Output all of the data below word for word, reproducing every line unchanged.

── Information

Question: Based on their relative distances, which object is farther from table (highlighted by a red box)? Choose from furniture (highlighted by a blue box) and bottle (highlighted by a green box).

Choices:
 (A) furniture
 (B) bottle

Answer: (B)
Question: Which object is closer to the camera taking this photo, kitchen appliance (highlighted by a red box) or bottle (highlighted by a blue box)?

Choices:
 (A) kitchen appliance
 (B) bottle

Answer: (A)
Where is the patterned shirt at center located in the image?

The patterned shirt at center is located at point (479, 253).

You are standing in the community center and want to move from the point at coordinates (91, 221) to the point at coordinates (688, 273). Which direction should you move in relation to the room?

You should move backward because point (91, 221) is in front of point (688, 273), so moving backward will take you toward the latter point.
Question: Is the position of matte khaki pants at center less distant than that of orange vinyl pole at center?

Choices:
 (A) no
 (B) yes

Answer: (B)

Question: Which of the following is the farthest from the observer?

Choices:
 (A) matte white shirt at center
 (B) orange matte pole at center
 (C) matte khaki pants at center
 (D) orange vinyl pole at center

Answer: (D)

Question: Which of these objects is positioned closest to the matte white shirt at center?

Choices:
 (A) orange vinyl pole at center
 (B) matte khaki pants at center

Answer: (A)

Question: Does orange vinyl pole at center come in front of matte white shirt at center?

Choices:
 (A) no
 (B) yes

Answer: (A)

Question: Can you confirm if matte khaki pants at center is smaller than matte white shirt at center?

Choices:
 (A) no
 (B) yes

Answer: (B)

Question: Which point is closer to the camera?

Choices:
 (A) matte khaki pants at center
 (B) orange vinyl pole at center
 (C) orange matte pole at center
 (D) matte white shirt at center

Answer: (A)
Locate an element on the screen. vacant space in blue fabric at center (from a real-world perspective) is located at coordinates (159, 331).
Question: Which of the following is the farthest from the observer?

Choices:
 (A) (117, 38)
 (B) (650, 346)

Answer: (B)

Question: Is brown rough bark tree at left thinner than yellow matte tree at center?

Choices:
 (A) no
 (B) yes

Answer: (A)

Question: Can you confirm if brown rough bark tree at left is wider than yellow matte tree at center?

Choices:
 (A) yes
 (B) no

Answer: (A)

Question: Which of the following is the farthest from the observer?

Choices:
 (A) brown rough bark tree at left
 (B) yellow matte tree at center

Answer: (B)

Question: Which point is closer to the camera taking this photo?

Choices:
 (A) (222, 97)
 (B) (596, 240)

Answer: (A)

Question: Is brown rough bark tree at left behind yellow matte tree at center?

────

* Solution to this task:
Question: Based on their relative distances, which object is farther from table (highlighted by a red box)? Choose from furniture (highlighted by a blue box) and bottle (highlighted by a green box).

Choices:
 (A) furniture
 (B) bottle

Answer: (B)
Question: Which object is closer to the camera taking this photo, kitchen appliance (highlighted by a red box) or bottle (highlighted by a blue box)?

Choices:
 (A) kitchen appliance
 (B) bottle

Answer: (A)
Where is the patterned shirt at center located in the image?

The patterned shirt at center is located at point (479, 253).

You are standing in the community center and want to move from the point at coordinates (91, 221) to the point at coordinates (688, 273). Which direction should you move in relation to the room?

You should move backward because point (91, 221) is in front of point (688, 273), so moving backward will take you toward the latter point.
Question: Is the position of matte khaki pants at center less distant than that of orange vinyl pole at center?

Choices:
 (A) no
 (B) yes

Answer: (B)

Question: Which of the following is the farthest from the observer?

Choices:
 (A) matte white shirt at center
 (B) orange matte pole at center
 (C) matte khaki pants at center
 (D) orange vinyl pole at center

Answer: (D)

Question: Which of these objects is positioned closest to the matte white shirt at center?

Choices:
 (A) orange vinyl pole at center
 (B) matte khaki pants at center

Answer: (A)

Question: Does orange vinyl pole at center come in front of matte white shirt at center?

Choices:
 (A) no
 (B) yes

Answer: (A)

Question: Can you confirm if matte khaki pants at center is smaller than matte white shirt at center?

Choices:
 (A) no
 (B) yes

Answer: (B)

Question: Which point is closer to the camera?

Choices:
 (A) matte khaki pants at center
 (B) orange vinyl pole at center
 (C) orange matte pole at center
 (D) matte white shirt at center

Answer: (A)
Locate an element on the screen. vacant space in blue fabric at center (from a real-world perspective) is located at coordinates (159, 331).
Question: Which of the following is the farthest from the observer?

Choices:
 (A) (117, 38)
 (B) (650, 346)

Answer: (B)

Question: Is brown rough bark tree at left thinner than yellow matte tree at center?

Choices:
 (A) no
 (B) yes

Answer: (A)

Question: Can you confirm if brown rough bark tree at left is wider than yellow matte tree at center?

Choices:
 (A) yes
 (B) no

Answer: (A)

Question: Which of the following is the farthest from the observer?

Choices:
 (A) brown rough bark tree at left
 (B) yellow matte tree at center

Answer: (B)

Question: Which point is closer to the camera taking this photo?

Choices:
 (A) (222, 97)
 (B) (596, 240)

Answer: (A)

Question: Is brown rough bark tree at left behind yellow matte tree at center?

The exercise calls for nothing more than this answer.